Work to be completed: The entries below are to be written out again without alteration.

(Stepwise shape edit descriptions)
__________________________________________________
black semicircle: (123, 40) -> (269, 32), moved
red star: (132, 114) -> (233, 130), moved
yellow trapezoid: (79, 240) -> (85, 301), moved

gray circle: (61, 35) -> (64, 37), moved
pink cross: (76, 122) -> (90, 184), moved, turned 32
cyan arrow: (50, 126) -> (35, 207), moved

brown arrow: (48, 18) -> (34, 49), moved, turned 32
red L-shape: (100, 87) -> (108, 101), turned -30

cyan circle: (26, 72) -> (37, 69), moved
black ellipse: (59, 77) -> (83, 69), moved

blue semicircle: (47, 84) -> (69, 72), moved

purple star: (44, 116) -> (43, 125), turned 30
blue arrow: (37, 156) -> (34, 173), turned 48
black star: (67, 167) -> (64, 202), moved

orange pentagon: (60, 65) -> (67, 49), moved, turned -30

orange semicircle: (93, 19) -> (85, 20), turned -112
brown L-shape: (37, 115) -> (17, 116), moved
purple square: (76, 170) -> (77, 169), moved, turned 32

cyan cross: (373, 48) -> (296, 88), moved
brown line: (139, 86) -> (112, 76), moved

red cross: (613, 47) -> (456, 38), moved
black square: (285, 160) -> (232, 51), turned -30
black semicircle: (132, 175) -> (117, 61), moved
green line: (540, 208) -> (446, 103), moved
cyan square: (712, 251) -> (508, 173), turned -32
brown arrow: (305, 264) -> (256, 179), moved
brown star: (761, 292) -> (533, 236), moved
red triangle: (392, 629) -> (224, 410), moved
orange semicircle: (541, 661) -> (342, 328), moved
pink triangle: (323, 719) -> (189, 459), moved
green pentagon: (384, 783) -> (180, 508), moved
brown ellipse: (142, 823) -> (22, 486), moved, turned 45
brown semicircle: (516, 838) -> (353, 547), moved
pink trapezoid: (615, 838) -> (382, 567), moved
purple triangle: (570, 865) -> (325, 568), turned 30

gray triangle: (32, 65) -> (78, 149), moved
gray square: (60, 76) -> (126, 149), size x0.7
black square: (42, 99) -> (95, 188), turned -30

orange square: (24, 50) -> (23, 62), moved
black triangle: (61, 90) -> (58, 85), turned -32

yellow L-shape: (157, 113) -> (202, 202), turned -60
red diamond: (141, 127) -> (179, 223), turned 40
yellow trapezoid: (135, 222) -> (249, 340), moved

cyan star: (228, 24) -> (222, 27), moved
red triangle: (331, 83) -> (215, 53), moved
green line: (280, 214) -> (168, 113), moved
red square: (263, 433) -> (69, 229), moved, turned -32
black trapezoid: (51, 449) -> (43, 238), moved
__________________________________________________
Expected output:
black semicircle: (123, 40) -> (269, 32), moved
red star: (132, 114) -> (233, 130), moved
yellow trapezoid: (79, 240) -> (85, 301), moved

gray circle: (61, 35) -> (64, 37), moved
pink cross: (76, 122) -> (90, 184), moved, turned 32
cyan arrow: (50, 126) -> (35, 207), moved

brown arrow: (48, 18) -> (34, 49), moved, turned 32
red L-shape: (100, 87) -> (108, 101), turned -30

cyan circle: (26, 72) -> (37, 69), moved
black ellipse: (59, 77) -> (83, 69), moved

blue semicircle: (47, 84) -> (69, 72), moved

purple star: (44, 116) -> (43, 125), turned 30
blue arrow: (37, 156) -> (34, 173), turned 48
black star: (67, 167) -> (64, 202), moved

orange pentagon: (60, 65) -> (67, 49), moved, turned -30

orange semicircle: (93, 19) -> (85, 20), turned -112
brown L-shape: (37, 115) -> (17, 116), moved
purple square: (76, 170) -> (77, 169), moved, turned 32

cyan cross: (373, 48) -> (296, 88), moved
brown line: (139, 86) -> (112, 76), moved

red cross: (613, 47) -> (456, 38), moved
black square: (285, 160) -> (232, 51), turned -30
black semicircle: (132, 175) -> (117, 61), moved
green line: (540, 208) -> (446, 103), moved
cyan square: (712, 251) -> (508, 173), turned -32
brown arrow: (305, 264) -> (256, 179), moved
brown star: (761, 292) -> (533, 236), moved
red triangle: (392, 629) -> (224, 410), moved
orange semicircle: (541, 661) -> (342, 328), moved
pink triangle: (323, 719) -> (189, 459), moved
green pentagon: (384, 783) -> (180, 508), moved
brown ellipse: (142, 823) -> (22, 486), moved, turned 45
brown semicircle: (516, 838) -> (353, 547), moved
pink trapezoid: (615, 838) -> (382, 567), moved
purple triangle: (570, 865) -> (325, 568), turned 30

gray triangle: (32, 65) -> (78, 149), moved
gray square: (60, 76) -> (126, 149), size x0.7
black square: (42, 99) -> (95, 188), turned -30

orange square: (24, 50) -> (23, 62), moved
black triangle: (61, 90) -> (58, 85), turned -32

yellow L-shape: (157, 113) -> (202, 202), turned -60
red diamond: (141, 127) -> (179, 223), turned 40
yellow trapezoid: (135, 222) -> (249, 340), moved

cyan star: (228, 24) -> (222, 27), moved
red triangle: (331, 83) -> (215, 53), moved
green line: (280, 214) -> (168, 113), moved
red square: (263, 433) -> (69, 229), moved, turned -32
black trapezoid: (51, 449) -> (43, 238), moved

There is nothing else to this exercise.